• TASK DIRECTIONS
When a picture appears in the listing, leave it out and copy the rest exactly as it stands.

• EXTRACTED MATERIAL
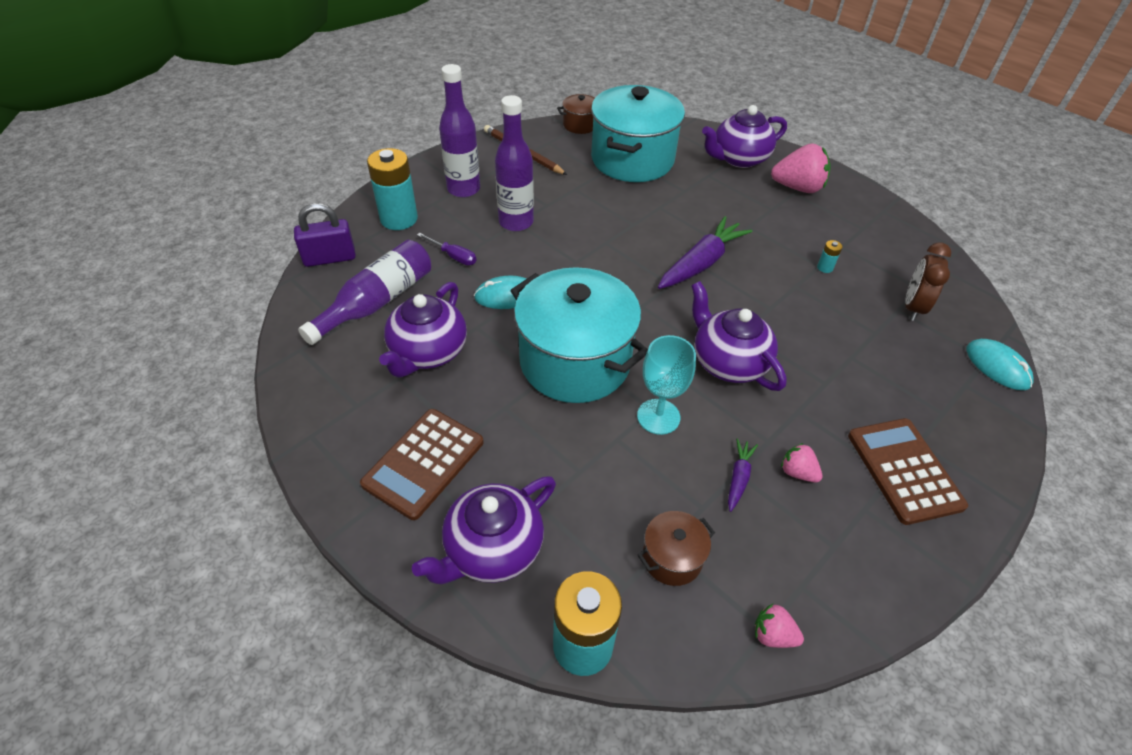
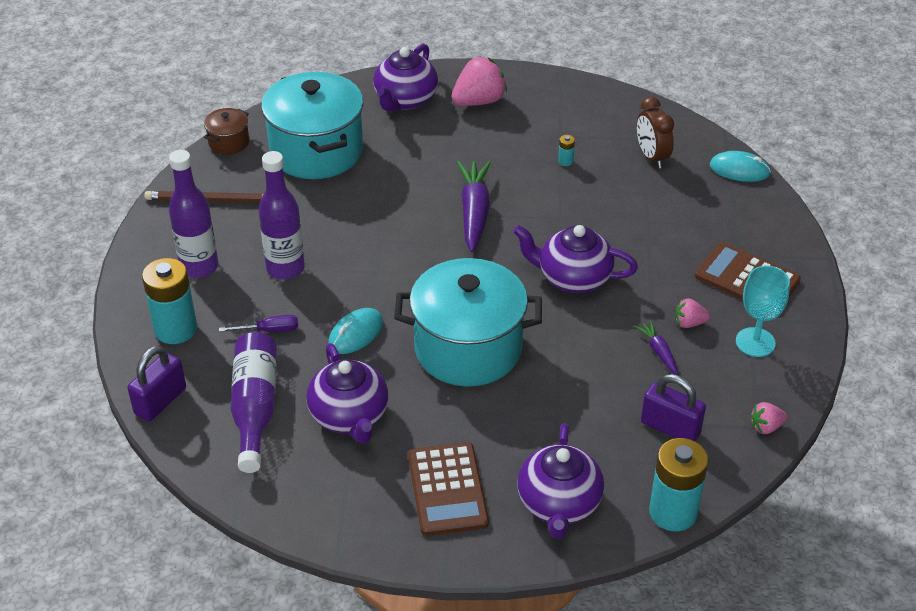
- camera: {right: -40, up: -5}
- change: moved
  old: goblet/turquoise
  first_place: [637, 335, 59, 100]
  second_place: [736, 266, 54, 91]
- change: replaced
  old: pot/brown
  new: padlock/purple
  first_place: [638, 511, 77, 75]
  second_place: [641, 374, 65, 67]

• ANSWER SECTION
- camera: {right: -40, up: -5}
- change: moved
  old: goblet/turquoise
  first_place: [637, 335, 59, 100]
  second_place: [736, 266, 54, 91]
- change: replaced
  old: pot/brown
  new: padlock/purple
  first_place: [638, 511, 77, 75]
  second_place: [641, 374, 65, 67]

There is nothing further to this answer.